__EXERCISE INSTRUCTIONS__. Lines containing "left" should be pulled from the material below.

__DATA SUPPLIED__.
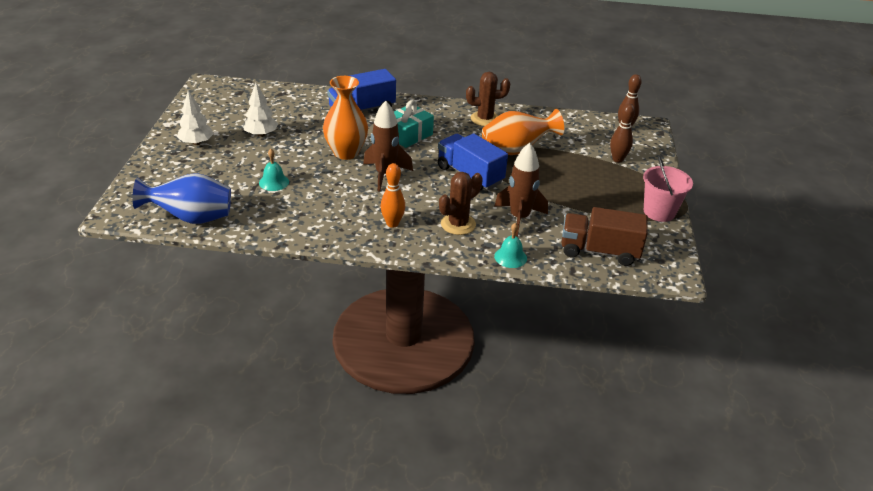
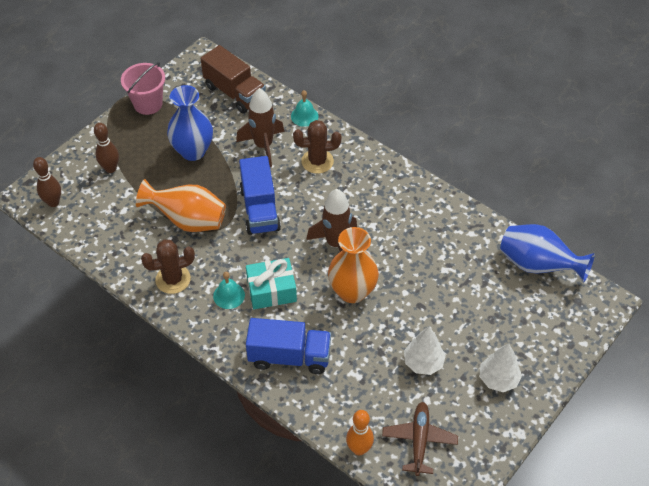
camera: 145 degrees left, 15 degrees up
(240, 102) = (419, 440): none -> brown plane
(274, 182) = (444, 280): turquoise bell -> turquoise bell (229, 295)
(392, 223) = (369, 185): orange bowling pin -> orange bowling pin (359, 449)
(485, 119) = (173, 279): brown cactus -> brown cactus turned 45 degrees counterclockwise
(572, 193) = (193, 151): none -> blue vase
* * *
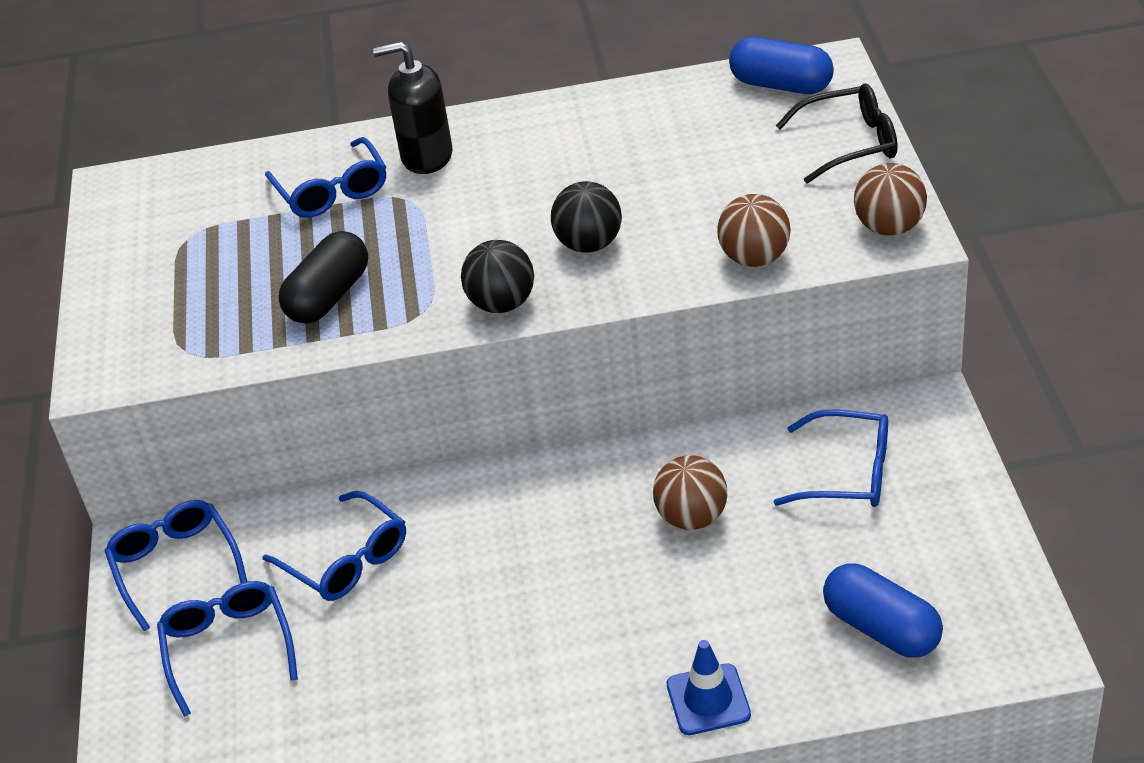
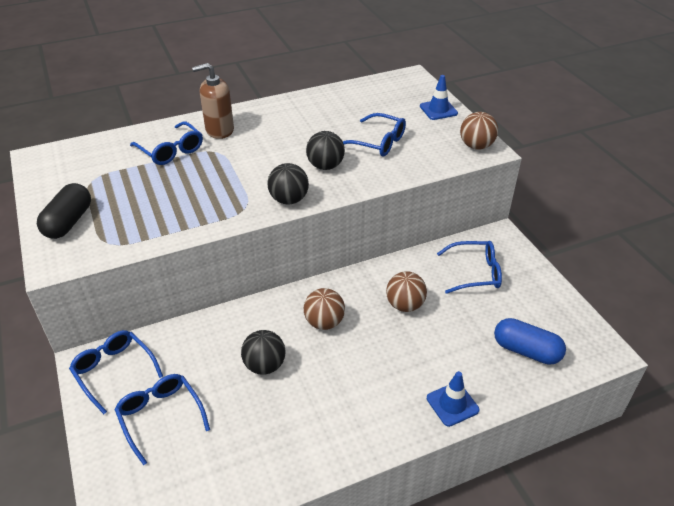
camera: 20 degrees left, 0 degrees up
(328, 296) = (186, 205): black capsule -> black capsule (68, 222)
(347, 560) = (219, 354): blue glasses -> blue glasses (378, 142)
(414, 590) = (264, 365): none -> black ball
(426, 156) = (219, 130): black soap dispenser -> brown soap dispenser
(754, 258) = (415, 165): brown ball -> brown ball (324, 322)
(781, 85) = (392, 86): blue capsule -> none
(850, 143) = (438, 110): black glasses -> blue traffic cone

__RESULT OF THIS EXERCISE__.
camera: 145 degrees left, 15 degrees up
camera: 20 degrees left, 0 degrees up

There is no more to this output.